▶ [Exercise details]:
The full set of entries below is to be returned unchanged.

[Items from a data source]

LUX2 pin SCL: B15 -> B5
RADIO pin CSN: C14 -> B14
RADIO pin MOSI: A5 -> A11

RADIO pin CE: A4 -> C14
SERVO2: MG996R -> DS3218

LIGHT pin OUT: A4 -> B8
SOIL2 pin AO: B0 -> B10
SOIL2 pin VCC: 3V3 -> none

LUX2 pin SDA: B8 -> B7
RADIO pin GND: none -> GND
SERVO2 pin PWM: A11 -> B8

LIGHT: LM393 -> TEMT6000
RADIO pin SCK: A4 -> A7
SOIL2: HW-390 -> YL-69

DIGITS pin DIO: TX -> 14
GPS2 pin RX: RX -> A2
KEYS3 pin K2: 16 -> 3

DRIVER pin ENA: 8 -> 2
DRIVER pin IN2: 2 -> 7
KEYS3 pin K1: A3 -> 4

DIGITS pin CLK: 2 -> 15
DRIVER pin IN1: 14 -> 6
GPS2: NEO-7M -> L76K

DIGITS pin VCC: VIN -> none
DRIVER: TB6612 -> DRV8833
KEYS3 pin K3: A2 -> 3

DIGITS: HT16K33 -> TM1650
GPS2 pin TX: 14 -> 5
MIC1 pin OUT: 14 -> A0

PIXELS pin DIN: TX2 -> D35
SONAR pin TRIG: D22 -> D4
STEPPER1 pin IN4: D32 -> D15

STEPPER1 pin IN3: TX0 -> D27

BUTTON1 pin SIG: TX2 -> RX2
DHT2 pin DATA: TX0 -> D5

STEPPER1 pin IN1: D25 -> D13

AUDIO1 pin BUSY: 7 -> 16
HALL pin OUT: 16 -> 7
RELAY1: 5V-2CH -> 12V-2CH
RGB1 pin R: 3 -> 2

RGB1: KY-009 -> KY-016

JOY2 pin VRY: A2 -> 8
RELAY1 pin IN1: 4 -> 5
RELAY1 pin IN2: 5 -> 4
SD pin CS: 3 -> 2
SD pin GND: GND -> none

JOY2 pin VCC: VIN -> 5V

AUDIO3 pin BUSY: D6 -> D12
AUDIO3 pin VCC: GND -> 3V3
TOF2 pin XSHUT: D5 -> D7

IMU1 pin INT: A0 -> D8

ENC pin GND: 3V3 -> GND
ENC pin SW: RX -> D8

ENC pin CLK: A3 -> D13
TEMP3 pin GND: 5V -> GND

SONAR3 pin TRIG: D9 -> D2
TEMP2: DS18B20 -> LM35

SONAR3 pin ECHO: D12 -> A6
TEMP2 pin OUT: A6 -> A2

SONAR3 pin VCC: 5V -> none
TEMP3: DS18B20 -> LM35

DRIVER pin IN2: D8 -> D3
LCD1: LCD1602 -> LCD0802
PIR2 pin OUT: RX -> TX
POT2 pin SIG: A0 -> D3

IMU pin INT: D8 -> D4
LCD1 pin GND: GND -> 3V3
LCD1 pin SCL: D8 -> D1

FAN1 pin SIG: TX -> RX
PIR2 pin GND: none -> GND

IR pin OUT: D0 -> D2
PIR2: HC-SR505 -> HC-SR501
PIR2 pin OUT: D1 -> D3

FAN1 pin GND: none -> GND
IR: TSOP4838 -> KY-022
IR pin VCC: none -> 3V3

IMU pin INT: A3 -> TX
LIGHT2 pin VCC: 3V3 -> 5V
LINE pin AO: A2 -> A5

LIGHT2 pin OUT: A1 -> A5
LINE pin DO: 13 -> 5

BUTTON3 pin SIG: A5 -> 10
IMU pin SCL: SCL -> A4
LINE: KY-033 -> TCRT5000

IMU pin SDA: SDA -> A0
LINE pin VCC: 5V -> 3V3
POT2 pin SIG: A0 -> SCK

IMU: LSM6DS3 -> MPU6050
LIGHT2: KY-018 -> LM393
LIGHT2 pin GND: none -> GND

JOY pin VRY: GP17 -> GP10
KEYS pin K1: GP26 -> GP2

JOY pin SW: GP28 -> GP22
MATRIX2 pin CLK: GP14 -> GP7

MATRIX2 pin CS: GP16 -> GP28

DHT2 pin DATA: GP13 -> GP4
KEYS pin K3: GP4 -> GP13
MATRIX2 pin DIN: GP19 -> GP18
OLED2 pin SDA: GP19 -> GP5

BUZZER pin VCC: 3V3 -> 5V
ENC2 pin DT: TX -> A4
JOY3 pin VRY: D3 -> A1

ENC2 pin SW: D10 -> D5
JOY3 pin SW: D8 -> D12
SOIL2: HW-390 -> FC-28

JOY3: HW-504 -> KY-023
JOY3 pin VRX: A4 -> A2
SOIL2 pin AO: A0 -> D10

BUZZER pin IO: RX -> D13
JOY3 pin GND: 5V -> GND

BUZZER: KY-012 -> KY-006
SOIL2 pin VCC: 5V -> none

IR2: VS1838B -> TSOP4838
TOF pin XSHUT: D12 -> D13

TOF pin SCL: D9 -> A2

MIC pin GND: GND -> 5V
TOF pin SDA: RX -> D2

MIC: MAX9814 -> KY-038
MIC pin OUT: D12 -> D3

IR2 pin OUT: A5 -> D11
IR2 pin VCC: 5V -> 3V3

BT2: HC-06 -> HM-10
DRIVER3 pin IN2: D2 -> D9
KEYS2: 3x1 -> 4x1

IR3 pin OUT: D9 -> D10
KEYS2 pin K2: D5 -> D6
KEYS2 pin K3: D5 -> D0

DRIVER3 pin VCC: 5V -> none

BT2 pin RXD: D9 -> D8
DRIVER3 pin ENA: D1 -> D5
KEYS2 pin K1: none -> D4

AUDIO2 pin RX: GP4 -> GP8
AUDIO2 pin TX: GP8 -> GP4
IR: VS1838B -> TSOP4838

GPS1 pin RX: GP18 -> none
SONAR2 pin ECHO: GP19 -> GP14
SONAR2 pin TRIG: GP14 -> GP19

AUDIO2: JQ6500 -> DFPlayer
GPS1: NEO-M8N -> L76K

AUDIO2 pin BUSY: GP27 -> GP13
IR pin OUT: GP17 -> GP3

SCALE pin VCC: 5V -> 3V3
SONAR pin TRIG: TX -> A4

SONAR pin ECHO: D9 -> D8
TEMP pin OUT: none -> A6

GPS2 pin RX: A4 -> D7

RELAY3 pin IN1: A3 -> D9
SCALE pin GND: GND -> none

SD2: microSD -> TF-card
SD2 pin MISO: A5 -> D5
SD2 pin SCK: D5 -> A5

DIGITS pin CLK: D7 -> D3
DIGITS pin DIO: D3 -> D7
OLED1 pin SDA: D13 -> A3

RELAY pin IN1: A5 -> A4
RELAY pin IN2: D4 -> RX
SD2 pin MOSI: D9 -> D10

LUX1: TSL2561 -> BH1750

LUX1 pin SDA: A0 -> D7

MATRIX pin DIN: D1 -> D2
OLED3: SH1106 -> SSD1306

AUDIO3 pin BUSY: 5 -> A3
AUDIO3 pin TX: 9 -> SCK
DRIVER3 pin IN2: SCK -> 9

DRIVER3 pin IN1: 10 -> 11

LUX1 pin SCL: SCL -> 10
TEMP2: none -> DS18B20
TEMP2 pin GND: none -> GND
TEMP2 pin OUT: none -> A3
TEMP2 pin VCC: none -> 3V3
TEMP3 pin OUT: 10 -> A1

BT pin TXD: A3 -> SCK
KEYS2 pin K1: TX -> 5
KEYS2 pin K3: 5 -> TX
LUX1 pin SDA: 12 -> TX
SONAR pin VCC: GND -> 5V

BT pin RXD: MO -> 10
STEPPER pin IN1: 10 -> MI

▶ [Task result]:
LUX2 pin SCL: B15 -> B5
RADIO pin CSN: C14 -> B14
RADIO pin MOSI: A5 -> A11

RADIO pin CE: A4 -> C14
SERVO2: MG996R -> DS3218

LIGHT pin OUT: A4 -> B8
SOIL2 pin AO: B0 -> B10
SOIL2 pin VCC: 3V3 -> none

LUX2 pin SDA: B8 -> B7
RADIO pin GND: none -> GND
SERVO2 pin PWM: A11 -> B8

LIGHT: LM393 -> TEMT6000
RADIO pin SCK: A4 -> A7
SOIL2: HW-390 -> YL-69

DIGITS pin DIO: TX -> 14
GPS2 pin RX: RX -> A2
KEYS3 pin K2: 16 -> 3

DRIVER pin ENA: 8 -> 2
DRIVER pin IN2: 2 -> 7
KEYS3 pin K1: A3 -> 4

DIGITS pin CLK: 2 -> 15
DRIVER pin IN1: 14 -> 6
GPS2: NEO-7M -> L76K

DIGITS pin VCC: VIN -> none
DRIVER: TB6612 -> DRV8833
KEYS3 pin K3: A2 -> 3

DIGITS: HT16K33 -> TM1650
GPS2 pin TX: 14 -> 5
MIC1 pin OUT: 14 -> A0

PIXELS pin DIN: TX2 -> D35
SONAR pin TRIG: D22 -> D4
STEPPER1 pin IN4: D32 -> D15

STEPPER1 pin IN3: TX0 -> D27

BUTTON1 pin SIG: TX2 -> RX2
DHT2 pin DATA: TX0 -> D5

STEPPER1 pin IN1: D25 -> D13

AUDIO1 pin BUSY: 7 -> 16
HALL pin OUT: 16 -> 7
RELAY1: 5V-2CH -> 12V-2CH
RGB1 pin R: 3 -> 2

RGB1: KY-009 -> KY-016

JOY2 pin VRY: A2 -> 8
RELAY1 pin IN1: 4 -> 5
RELAY1 pin IN2: 5 -> 4
SD pin CS: 3 -> 2
SD pin GND: GND -> none

JOY2 pin VCC: VIN -> 5V

AUDIO3 pin BUSY: D6 -> D12
AUDIO3 pin VCC: GND -> 3V3
TOF2 pin XSHUT: D5 -> D7

IMU1 pin INT: A0 -> D8

ENC pin GND: 3V3 -> GND
ENC pin SW: RX -> D8

ENC pin CLK: A3 -> D13
TEMP3 pin GND: 5V -> GND

SONAR3 pin TRIG: D9 -> D2
TEMP2: DS18B20 -> LM35

SONAR3 pin ECHO: D12 -> A6
TEMP2 pin OUT: A6 -> A2

SONAR3 pin VCC: 5V -> none
TEMP3: DS18B20 -> LM35

DRIVER pin IN2: D8 -> D3
LCD1: LCD1602 -> LCD0802
PIR2 pin OUT: RX -> TX
POT2 pin SIG: A0 -> D3

IMU pin INT: D8 -> D4
LCD1 pin GND: GND -> 3V3
LCD1 pin SCL: D8 -> D1

FAN1 pin SIG: TX -> RX
PIR2 pin GND: none -> GND

IR pin OUT: D0 -> D2
PIR2: HC-SR505 -> HC-SR501
PIR2 pin OUT: D1 -> D3

FAN1 pin GND: none -> GND
IR: TSOP4838 -> KY-022
IR pin VCC: none -> 3V3

IMU pin INT: A3 -> TX
LIGHT2 pin VCC: 3V3 -> 5V
LINE pin AO: A2 -> A5

LIGHT2 pin OUT: A1 -> A5
LINE pin DO: 13 -> 5

BUTTON3 pin SIG: A5 -> 10
IMU pin SCL: SCL -> A4
LINE: KY-033 -> TCRT5000

IMU pin SDA: SDA -> A0
LINE pin VCC: 5V -> 3V3
POT2 pin SIG: A0 -> SCK

IMU: LSM6DS3 -> MPU6050
LIGHT2: KY-018 -> LM393
LIGHT2 pin GND: none -> GND

JOY pin VRY: GP17 -> GP10
KEYS pin K1: GP26 -> GP2

JOY pin SW: GP28 -> GP22
MATRIX2 pin CLK: GP14 -> GP7

MATRIX2 pin CS: GP16 -> GP28

DHT2 pin DATA: GP13 -> GP4
KEYS pin K3: GP4 -> GP13
MATRIX2 pin DIN: GP19 -> GP18
OLED2 pin SDA: GP19 -> GP5

BUZZER pin VCC: 3V3 -> 5V
ENC2 pin DT: TX -> A4
JOY3 pin VRY: D3 -> A1

ENC2 pin SW: D10 -> D5
JOY3 pin SW: D8 -> D12
SOIL2: HW-390 -> FC-28

JOY3: HW-504 -> KY-023
JOY3 pin VRX: A4 -> A2
SOIL2 pin AO: A0 -> D10

BUZZER pin IO: RX -> D13
JOY3 pin GND: 5V -> GND

BUZZER: KY-012 -> KY-006
SOIL2 pin VCC: 5V -> none

IR2: VS1838B -> TSOP4838
TOF pin XSHUT: D12 -> D13

TOF pin SCL: D9 -> A2

MIC pin GND: GND -> 5V
TOF pin SDA: RX -> D2

MIC: MAX9814 -> KY-038
MIC pin OUT: D12 -> D3

IR2 pin OUT: A5 -> D11
IR2 pin VCC: 5V -> 3V3

BT2: HC-06 -> HM-10
DRIVER3 pin IN2: D2 -> D9
KEYS2: 3x1 -> 4x1

IR3 pin OUT: D9 -> D10
KEYS2 pin K2: D5 -> D6
KEYS2 pin K3: D5 -> D0

DRIVER3 pin VCC: 5V -> none

BT2 pin RXD: D9 -> D8
DRIVER3 pin ENA: D1 -> D5
KEYS2 pin K1: none -> D4

AUDIO2 pin RX: GP4 -> GP8
AUDIO2 pin TX: GP8 -> GP4
IR: VS1838B -> TSOP4838

GPS1 pin RX: GP18 -> none
SONAR2 pin ECHO: GP19 -> GP14
SONAR2 pin TRIG: GP14 -> GP19

AUDIO2: JQ6500 -> DFPlayer
GPS1: NEO-M8N -> L76K

AUDIO2 pin BUSY: GP27 -> GP13
IR pin OUT: GP17 -> GP3

SCALE pin VCC: 5V -> 3V3
SONAR pin TRIG: TX -> A4

SONAR pin ECHO: D9 -> D8
TEMP pin OUT: none -> A6

GPS2 pin RX: A4 -> D7

RELAY3 pin IN1: A3 -> D9
SCALE pin GND: GND -> none

SD2: microSD -> TF-card
SD2 pin MISO: A5 -> D5
SD2 pin SCK: D5 -> A5

DIGITS pin CLK: D7 -> D3
DIGITS pin DIO: D3 -> D7
OLED1 pin SDA: D13 -> A3

RELAY pin IN1: A5 -> A4
RELAY pin IN2: D4 -> RX
SD2 pin MOSI: D9 -> D10

LUX1: TSL2561 -> BH1750

LUX1 pin SDA: A0 -> D7

MATRIX pin DIN: D1 -> D2
OLED3: SH1106 -> SSD1306

AUDIO3 pin BUSY: 5 -> A3
AUDIO3 pin TX: 9 -> SCK
DRIVER3 pin IN2: SCK -> 9

DRIVER3 pin IN1: 10 -> 11

LUX1 pin SCL: SCL -> 10
TEMP2: none -> DS18B20
TEMP2 pin GND: none -> GND
TEMP2 pin OUT: none -> A3
TEMP2 pin VCC: none -> 3V3
TEMP3 pin OUT: 10 -> A1

BT pin TXD: A3 -> SCK
KEYS2 pin K1: TX -> 5
KEYS2 pin K3: 5 -> TX
LUX1 pin SDA: 12 -> TX
SONAR pin VCC: GND -> 5V

BT pin RXD: MO -> 10
STEPPER pin IN1: 10 -> MI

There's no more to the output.